MATERIAL PROVIDED ->

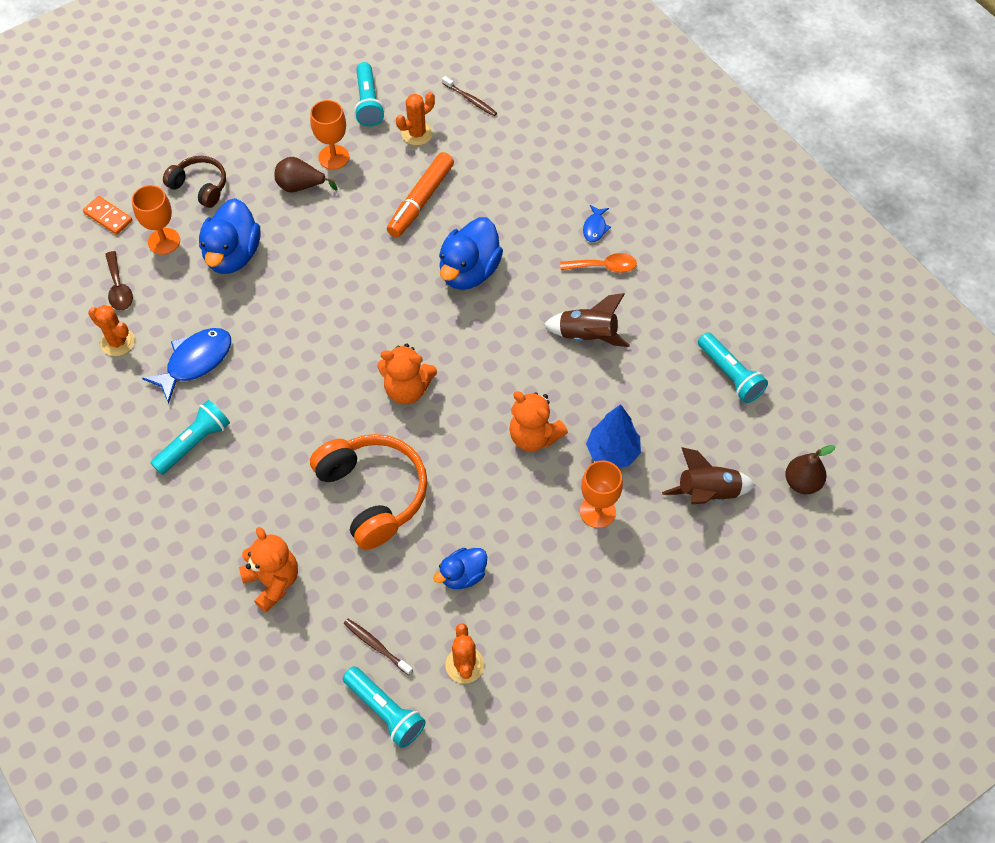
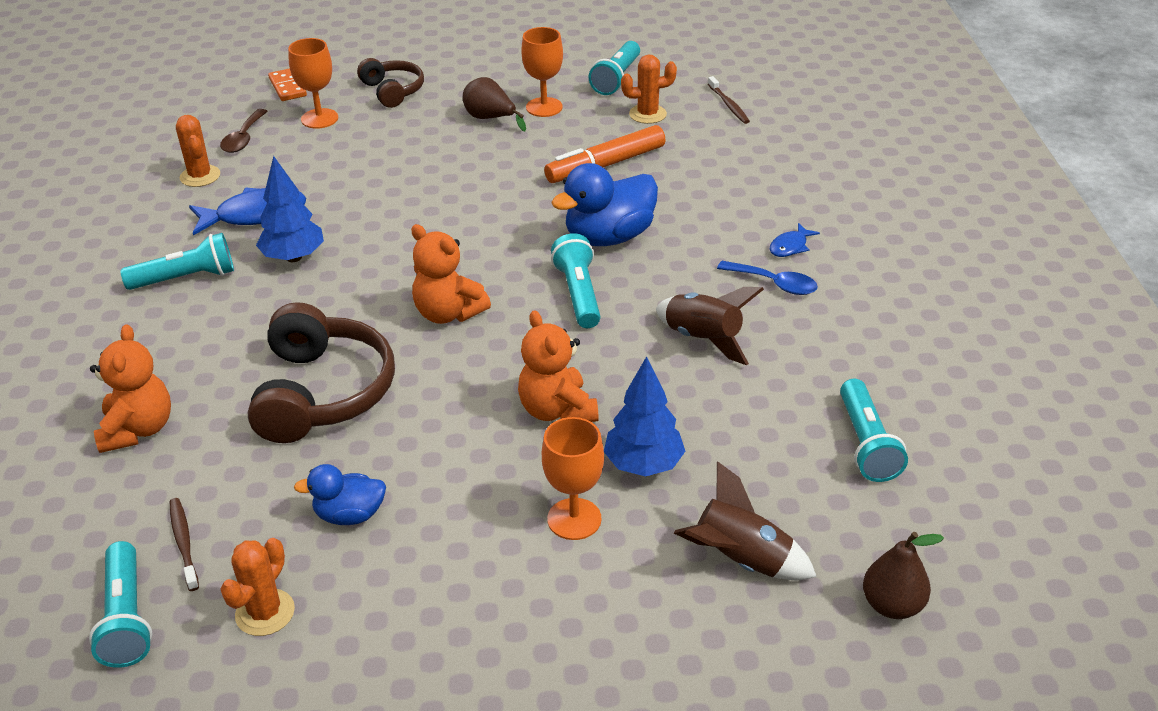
camera: 30 degrees right, 20 degrees down
(233, 255) = (374, 148): blue duck -> none
(258, 388) = (294, 257): none -> blue tree
(373, 494) = (322, 392): orange headphones -> brown headphones
(483, 333) = (578, 294): none -> turquoise flashlight
(604, 266) = (774, 284): orange spoon -> blue spoon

WORK TO COMPLETE -> All lines from the one containing "(258, 388) = (294, 257): none -> blue tree" down to the final line above are to be restated word for word; leave out the rest.

EXERCISE RESPONSE ->
(258, 388) = (294, 257): none -> blue tree
(373, 494) = (322, 392): orange headphones -> brown headphones
(483, 333) = (578, 294): none -> turquoise flashlight
(604, 266) = (774, 284): orange spoon -> blue spoon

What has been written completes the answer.